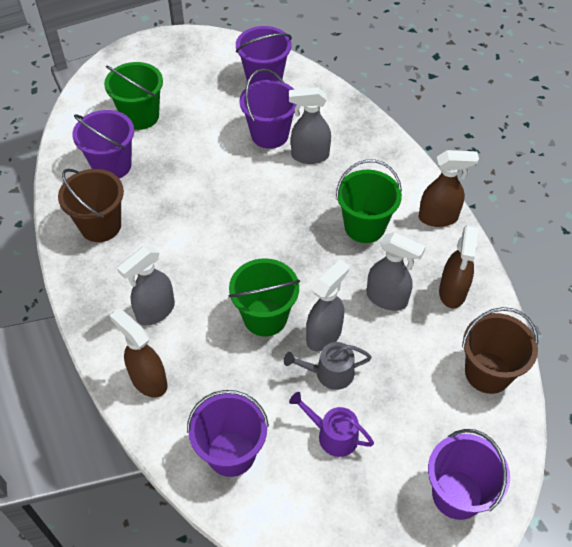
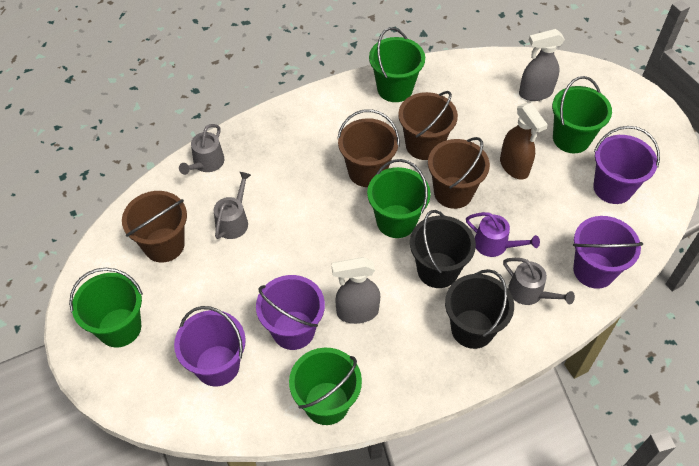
black bucket: none = 0 -> [410,210,476,288] [445,269,514,349] = 2
brown bucket: [58,169,124,242] [462,307,538,394] = 2 -> [122,191,187,262] [337,109,400,187] [398,91,458,160] [428,137,490,209] = 4
brown spray bottle: [110,309,168,397] [419,150,479,227] [439,225,478,308] = 3 -> [500,103,548,180] = 1
green bucket: [104,62,163,130] [228,258,300,336] [336,159,402,243] = 3 -> [69,268,143,347] [289,348,362,425] [367,159,431,238] [369,27,425,102] [552,76,612,153] = 5
grey spray bottle: [117,246,175,326] [289,87,331,164] [306,260,349,351] [367,232,425,311] = 4 -> [332,257,380,324] [519,29,565,101] = 2
grey watering can: [284,342,372,390] = 1 -> [179,124,224,175] [214,172,251,239] [503,258,575,305] = 3
purple bucket: [72,110,134,178] [187,390,269,477] [236,26,292,85] [239,69,296,149] [428,429,510,520] = 5 -> [174,306,246,386] [256,275,325,350] [573,216,643,289] [593,126,660,204] = 4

*-*-*

About this exercise:
Copy out the entries verbatim, but skip every picture.

Task answer:
black bucket: none = 0 -> [410,210,476,288] [445,269,514,349] = 2
brown bucket: [58,169,124,242] [462,307,538,394] = 2 -> [122,191,187,262] [337,109,400,187] [398,91,458,160] [428,137,490,209] = 4
brown spray bottle: [110,309,168,397] [419,150,479,227] [439,225,478,308] = 3 -> [500,103,548,180] = 1
green bucket: [104,62,163,130] [228,258,300,336] [336,159,402,243] = 3 -> [69,268,143,347] [289,348,362,425] [367,159,431,238] [369,27,425,102] [552,76,612,153] = 5
grey spray bottle: [117,246,175,326] [289,87,331,164] [306,260,349,351] [367,232,425,311] = 4 -> [332,257,380,324] [519,29,565,101] = 2
grey watering can: [284,342,372,390] = 1 -> [179,124,224,175] [214,172,251,239] [503,258,575,305] = 3
purple bucket: [72,110,134,178] [187,390,269,477] [236,26,292,85] [239,69,296,149] [428,429,510,520] = 5 -> [174,306,246,386] [256,275,325,350] [573,216,643,289] [593,126,660,204] = 4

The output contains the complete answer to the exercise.